Could you retype, exactly as written, every line from the top of the records through the line that contains "blue box [769,268,847,340]"?
■ ■ ■ ■
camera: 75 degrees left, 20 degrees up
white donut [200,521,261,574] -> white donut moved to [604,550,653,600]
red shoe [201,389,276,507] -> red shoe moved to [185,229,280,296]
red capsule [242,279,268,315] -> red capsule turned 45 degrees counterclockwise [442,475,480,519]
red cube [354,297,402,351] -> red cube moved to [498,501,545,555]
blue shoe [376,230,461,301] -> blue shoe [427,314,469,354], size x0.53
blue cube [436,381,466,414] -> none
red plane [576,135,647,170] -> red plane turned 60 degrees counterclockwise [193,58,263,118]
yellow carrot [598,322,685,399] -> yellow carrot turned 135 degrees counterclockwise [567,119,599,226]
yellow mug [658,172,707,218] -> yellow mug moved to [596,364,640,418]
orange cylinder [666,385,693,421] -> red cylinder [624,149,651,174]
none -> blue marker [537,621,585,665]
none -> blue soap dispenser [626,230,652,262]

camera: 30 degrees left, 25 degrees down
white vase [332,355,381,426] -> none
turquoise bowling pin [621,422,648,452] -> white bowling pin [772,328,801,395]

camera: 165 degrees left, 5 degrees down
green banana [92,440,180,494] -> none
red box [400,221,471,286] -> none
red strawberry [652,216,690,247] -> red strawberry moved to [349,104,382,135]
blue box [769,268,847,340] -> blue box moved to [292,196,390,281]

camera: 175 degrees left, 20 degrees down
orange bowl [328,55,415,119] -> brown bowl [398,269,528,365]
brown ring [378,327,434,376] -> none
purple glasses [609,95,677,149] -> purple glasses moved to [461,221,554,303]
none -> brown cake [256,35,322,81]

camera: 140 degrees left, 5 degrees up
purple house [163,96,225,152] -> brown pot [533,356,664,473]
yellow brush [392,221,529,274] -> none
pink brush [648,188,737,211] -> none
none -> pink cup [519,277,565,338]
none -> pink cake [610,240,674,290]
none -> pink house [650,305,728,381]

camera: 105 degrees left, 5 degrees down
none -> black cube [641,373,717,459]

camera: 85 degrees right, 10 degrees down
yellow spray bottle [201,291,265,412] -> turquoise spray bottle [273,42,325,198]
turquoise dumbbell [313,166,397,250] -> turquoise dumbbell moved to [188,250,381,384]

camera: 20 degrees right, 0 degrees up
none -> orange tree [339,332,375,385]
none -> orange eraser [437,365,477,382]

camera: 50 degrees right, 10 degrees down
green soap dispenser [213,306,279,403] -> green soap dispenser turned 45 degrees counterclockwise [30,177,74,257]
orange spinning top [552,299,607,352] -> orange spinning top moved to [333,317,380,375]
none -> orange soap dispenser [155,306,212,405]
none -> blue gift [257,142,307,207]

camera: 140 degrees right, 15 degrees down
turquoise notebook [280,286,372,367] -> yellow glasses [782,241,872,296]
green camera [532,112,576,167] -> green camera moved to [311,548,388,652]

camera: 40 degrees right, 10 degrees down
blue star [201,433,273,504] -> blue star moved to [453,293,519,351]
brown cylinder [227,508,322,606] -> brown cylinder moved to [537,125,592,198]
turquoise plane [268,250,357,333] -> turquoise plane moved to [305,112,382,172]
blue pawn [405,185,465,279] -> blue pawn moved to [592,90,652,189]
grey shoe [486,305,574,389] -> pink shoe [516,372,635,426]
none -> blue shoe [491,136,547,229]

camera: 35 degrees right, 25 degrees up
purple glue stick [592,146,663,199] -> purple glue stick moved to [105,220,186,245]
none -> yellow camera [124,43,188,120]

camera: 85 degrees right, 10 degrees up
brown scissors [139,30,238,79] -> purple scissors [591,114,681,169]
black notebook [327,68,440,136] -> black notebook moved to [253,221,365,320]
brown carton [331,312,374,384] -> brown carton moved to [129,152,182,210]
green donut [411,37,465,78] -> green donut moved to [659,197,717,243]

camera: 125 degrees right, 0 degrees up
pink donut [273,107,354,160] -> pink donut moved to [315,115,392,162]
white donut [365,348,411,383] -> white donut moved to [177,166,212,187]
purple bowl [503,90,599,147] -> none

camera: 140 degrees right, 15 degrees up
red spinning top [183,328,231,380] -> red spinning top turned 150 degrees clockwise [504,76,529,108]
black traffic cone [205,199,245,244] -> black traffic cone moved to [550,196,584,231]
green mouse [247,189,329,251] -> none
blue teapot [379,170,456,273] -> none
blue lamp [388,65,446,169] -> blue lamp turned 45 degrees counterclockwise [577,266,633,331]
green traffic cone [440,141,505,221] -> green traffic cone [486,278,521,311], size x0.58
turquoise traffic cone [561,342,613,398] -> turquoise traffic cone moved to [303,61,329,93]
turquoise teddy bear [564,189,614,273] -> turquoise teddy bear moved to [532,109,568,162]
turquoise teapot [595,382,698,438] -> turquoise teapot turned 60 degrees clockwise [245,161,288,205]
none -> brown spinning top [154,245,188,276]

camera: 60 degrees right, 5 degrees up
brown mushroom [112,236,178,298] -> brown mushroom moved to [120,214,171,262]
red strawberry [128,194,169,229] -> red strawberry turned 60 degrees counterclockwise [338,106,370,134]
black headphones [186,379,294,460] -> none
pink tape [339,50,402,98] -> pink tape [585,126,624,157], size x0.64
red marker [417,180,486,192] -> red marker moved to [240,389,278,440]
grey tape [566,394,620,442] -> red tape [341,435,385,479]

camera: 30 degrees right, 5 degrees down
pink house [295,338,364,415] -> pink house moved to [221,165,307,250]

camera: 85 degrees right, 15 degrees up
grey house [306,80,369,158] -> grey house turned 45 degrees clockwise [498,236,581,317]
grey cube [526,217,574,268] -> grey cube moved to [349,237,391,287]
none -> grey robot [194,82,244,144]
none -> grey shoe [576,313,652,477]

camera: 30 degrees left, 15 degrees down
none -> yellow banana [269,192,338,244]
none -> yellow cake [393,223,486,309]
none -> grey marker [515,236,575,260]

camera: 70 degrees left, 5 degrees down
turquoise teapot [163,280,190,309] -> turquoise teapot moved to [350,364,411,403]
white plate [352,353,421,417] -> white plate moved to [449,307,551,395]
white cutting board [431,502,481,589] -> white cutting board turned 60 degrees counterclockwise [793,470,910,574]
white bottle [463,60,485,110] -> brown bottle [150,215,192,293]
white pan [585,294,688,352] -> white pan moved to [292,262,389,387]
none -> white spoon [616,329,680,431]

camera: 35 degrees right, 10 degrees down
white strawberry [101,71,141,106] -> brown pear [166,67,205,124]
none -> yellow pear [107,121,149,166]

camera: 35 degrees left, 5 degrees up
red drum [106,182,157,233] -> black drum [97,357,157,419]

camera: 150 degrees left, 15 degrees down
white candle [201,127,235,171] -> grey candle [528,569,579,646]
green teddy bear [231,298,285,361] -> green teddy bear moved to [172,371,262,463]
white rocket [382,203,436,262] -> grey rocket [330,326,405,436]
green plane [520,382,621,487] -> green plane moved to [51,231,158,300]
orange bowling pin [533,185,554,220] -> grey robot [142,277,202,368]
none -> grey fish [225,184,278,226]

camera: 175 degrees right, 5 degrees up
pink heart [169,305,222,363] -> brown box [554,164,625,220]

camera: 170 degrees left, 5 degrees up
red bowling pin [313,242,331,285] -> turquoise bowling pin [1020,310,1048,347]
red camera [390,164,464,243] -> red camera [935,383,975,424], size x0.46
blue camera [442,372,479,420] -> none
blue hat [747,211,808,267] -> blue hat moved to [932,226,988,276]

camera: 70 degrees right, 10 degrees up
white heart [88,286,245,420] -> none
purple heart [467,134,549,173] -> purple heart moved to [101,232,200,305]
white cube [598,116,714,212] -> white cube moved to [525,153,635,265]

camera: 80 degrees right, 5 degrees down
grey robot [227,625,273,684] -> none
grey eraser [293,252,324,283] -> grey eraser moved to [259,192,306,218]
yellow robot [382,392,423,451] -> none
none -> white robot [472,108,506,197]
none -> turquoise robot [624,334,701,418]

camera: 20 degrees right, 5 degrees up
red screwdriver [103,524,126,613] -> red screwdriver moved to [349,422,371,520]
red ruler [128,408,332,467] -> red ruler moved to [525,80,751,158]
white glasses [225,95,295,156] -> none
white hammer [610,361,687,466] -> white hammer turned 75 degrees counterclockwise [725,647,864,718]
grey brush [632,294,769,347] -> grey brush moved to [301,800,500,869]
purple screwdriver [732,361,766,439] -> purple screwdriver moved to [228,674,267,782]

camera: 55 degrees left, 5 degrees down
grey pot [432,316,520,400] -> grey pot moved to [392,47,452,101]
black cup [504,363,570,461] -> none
■ ■ ■ ■
YOUR RESPONSE.
camera: 75 degrees left, 20 degrees up
white donut [200,521,261,574] -> white donut moved to [604,550,653,600]
red shoe [201,389,276,507] -> red shoe moved to [185,229,280,296]
red capsule [242,279,268,315] -> red capsule turned 45 degrees counterclockwise [442,475,480,519]
red cube [354,297,402,351] -> red cube moved to [498,501,545,555]
blue shoe [376,230,461,301] -> blue shoe [427,314,469,354], size x0.53
blue cube [436,381,466,414] -> none
red plane [576,135,647,170] -> red plane turned 60 degrees counterclockwise [193,58,263,118]
yellow carrot [598,322,685,399] -> yellow carrot turned 135 degrees counterclockwise [567,119,599,226]
yellow mug [658,172,707,218] -> yellow mug moved to [596,364,640,418]
orange cylinder [666,385,693,421] -> red cylinder [624,149,651,174]
none -> blue marker [537,621,585,665]
none -> blue soap dispenser [626,230,652,262]

camera: 30 degrees left, 25 degrees down
white vase [332,355,381,426] -> none
turquoise bowling pin [621,422,648,452] -> white bowling pin [772,328,801,395]

camera: 165 degrees left, 5 degrees down
green banana [92,440,180,494] -> none
red box [400,221,471,286] -> none
red strawberry [652,216,690,247] -> red strawberry moved to [349,104,382,135]
blue box [769,268,847,340] -> blue box moved to [292,196,390,281]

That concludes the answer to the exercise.